How to complete this task —
Please output only the lines that run from the line containing "orange fork [134,344,181,460]" through the end of the material below, exactly.

(Dataset excerpts)

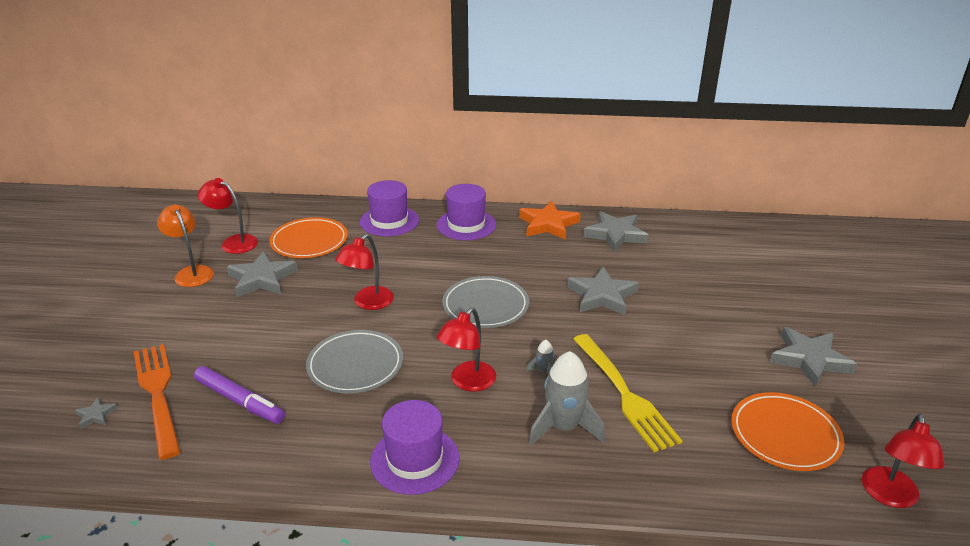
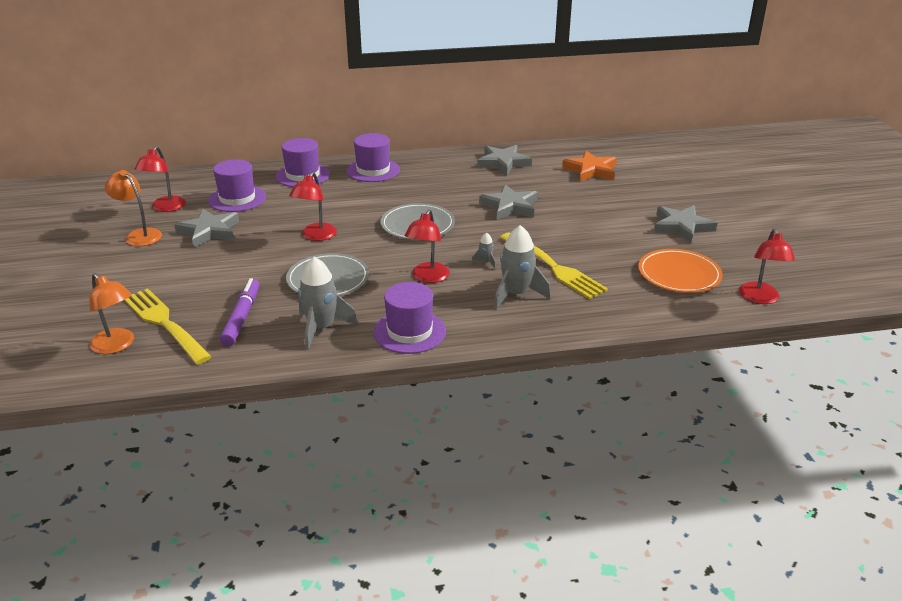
camera: 15 degrees left, 0 degrees up
grey star [75,398,118,429] -> orange lamp [90,273,134,354]
orange fork [134,344,181,460] -> yellow fork [124,288,212,365]
purple marker [194,366,285,424] -> purple marker turned 105 degrees counterclockwise [220,278,260,346]
red lamp [197,178,258,254] -> red lamp turned 90 degrees counterclockwise [134,146,186,212]
orange plate [270,217,348,258] -> purple hat [208,159,266,212]
orange star [519,201,581,240] -> orange star moved to [562,151,617,182]
none -> grey rocket [298,257,358,350]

(End Dataset excerpts)

Exercise output —
orange fork [134,344,181,460] -> yellow fork [124,288,212,365]
purple marker [194,366,285,424] -> purple marker turned 105 degrees counterclockwise [220,278,260,346]
red lamp [197,178,258,254] -> red lamp turned 90 degrees counterclockwise [134,146,186,212]
orange plate [270,217,348,258] -> purple hat [208,159,266,212]
orange star [519,201,581,240] -> orange star moved to [562,151,617,182]
none -> grey rocket [298,257,358,350]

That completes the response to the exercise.